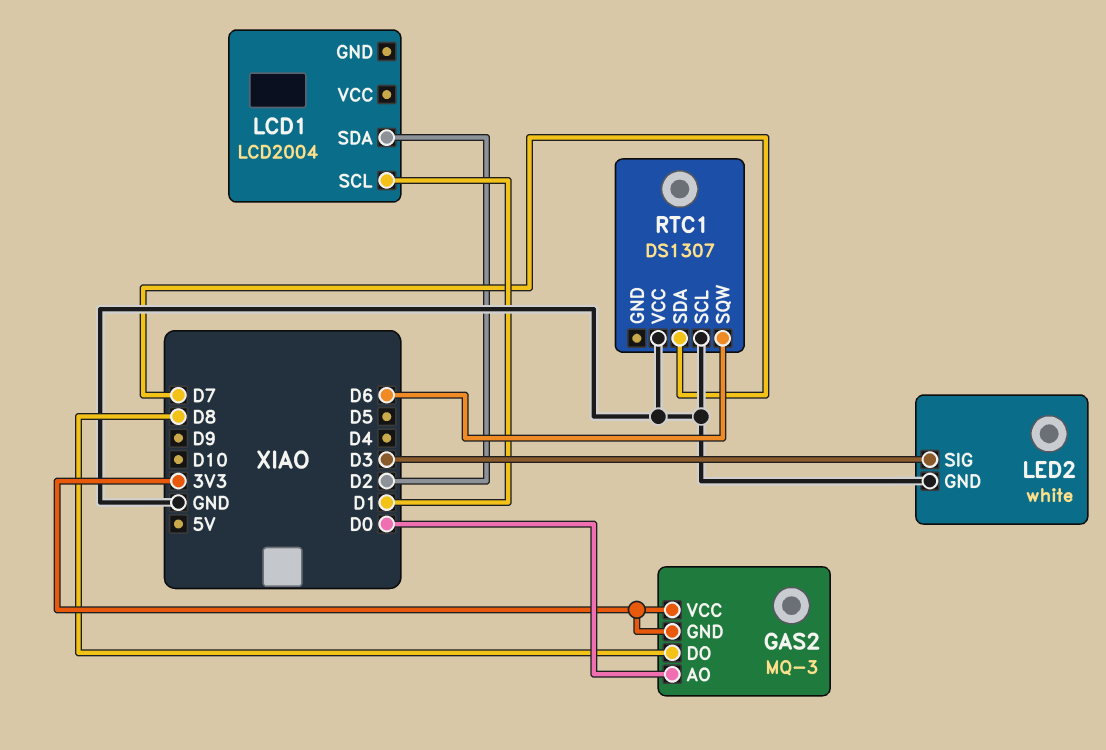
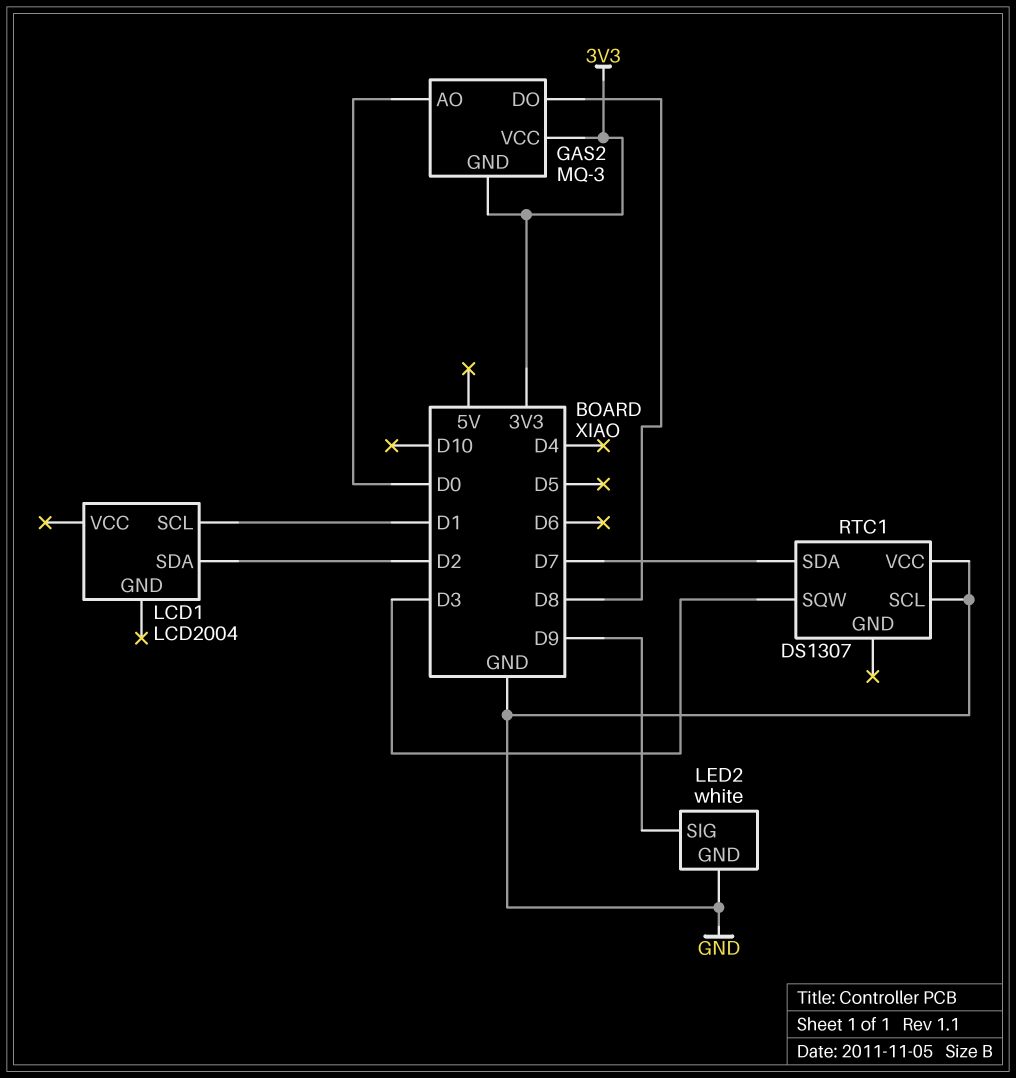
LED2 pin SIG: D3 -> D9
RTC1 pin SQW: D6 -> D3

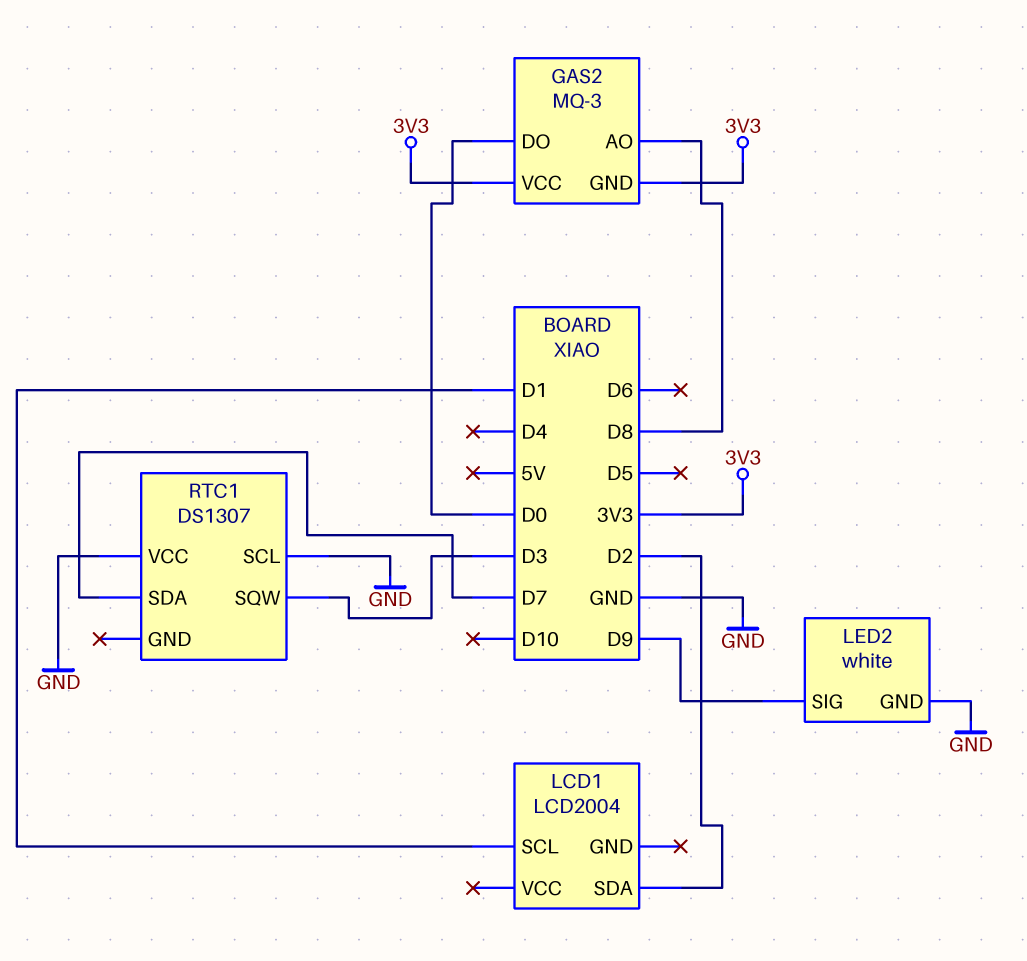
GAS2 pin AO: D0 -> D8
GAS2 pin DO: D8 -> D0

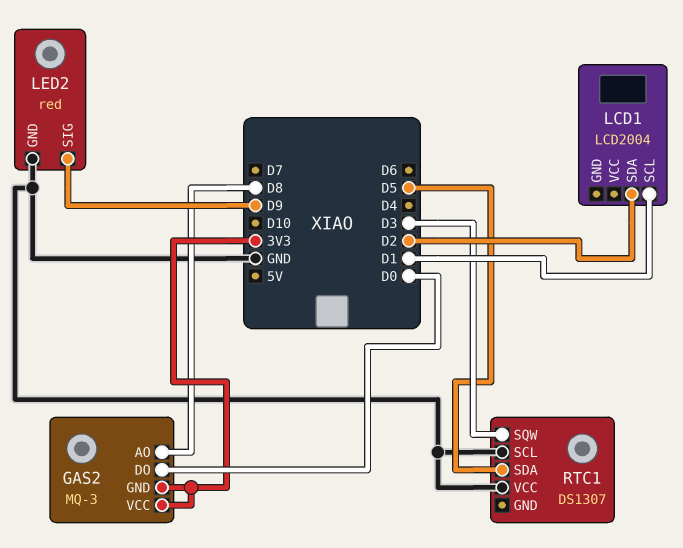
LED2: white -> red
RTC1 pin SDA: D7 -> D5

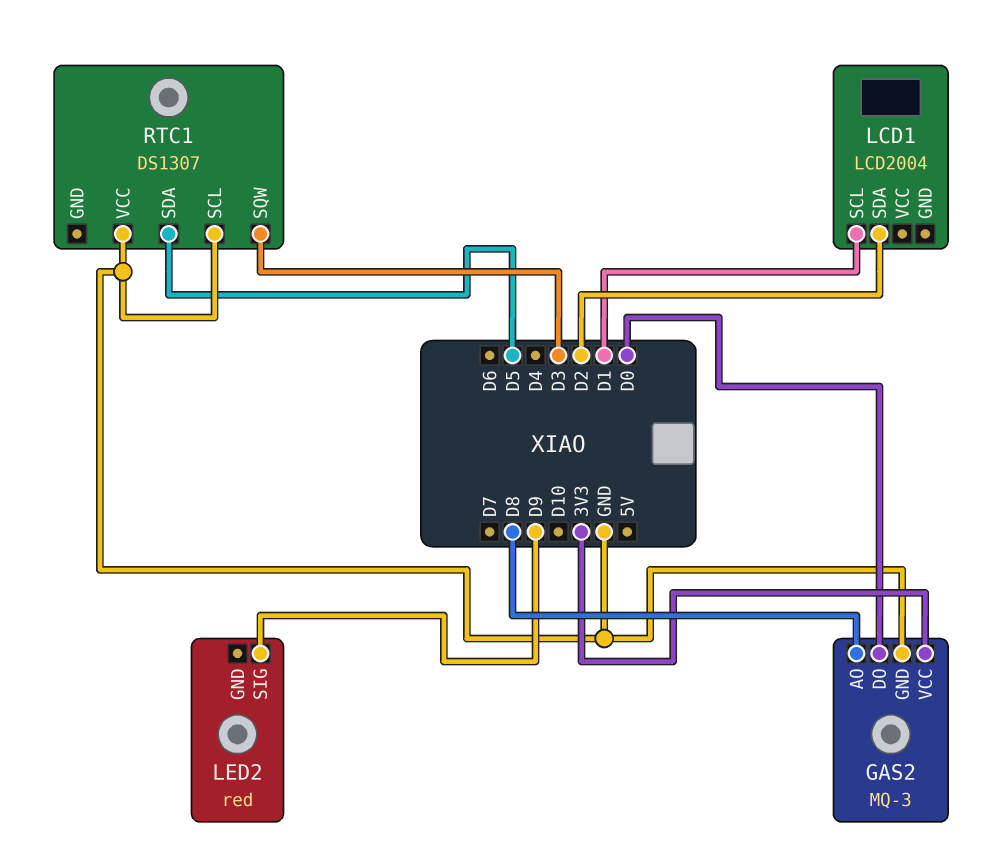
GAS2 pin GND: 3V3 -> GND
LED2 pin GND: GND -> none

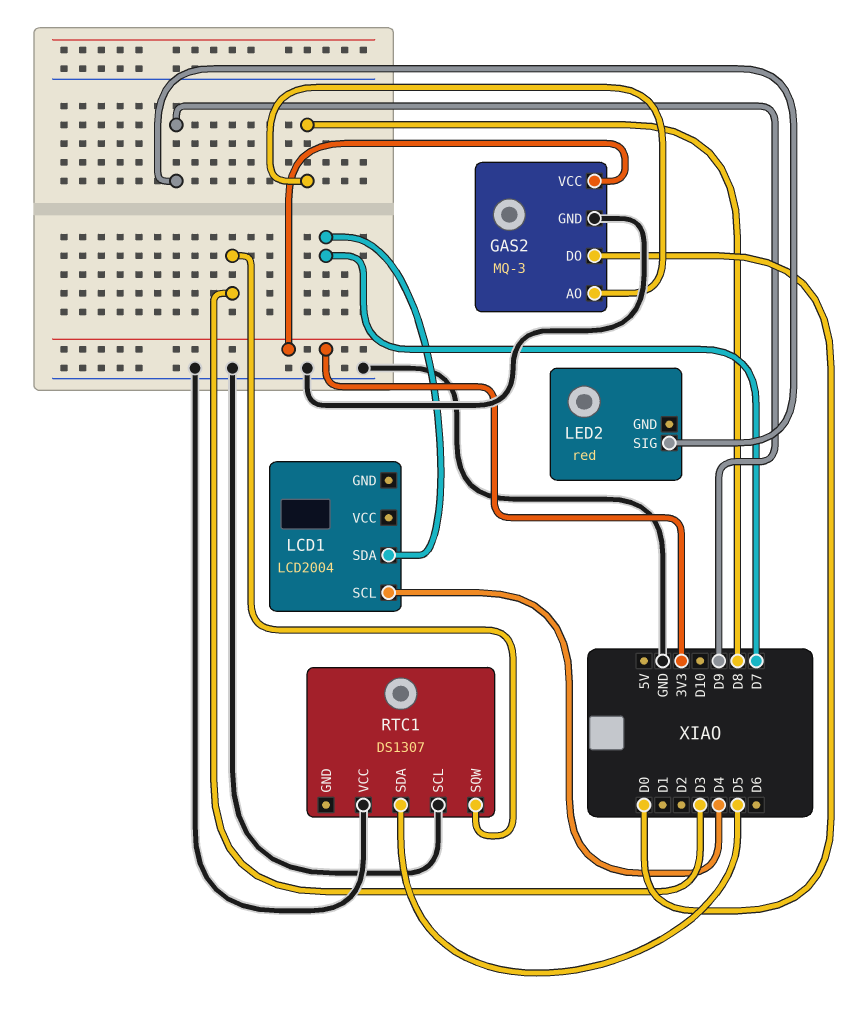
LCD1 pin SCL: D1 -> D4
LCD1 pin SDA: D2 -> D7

Assignment: Pictures are to be left out; the rest of the listing should be printed exactly.

Result of the task:
LED2 pin SIG: D3 -> D9
RTC1 pin SQW: D6 -> D3

GAS2 pin AO: D0 -> D8
GAS2 pin DO: D8 -> D0

LED2: white -> red
RTC1 pin SDA: D7 -> D5

GAS2 pin GND: 3V3 -> GND
LED2 pin GND: GND -> none

LCD1 pin SCL: D1 -> D4
LCD1 pin SDA: D2 -> D7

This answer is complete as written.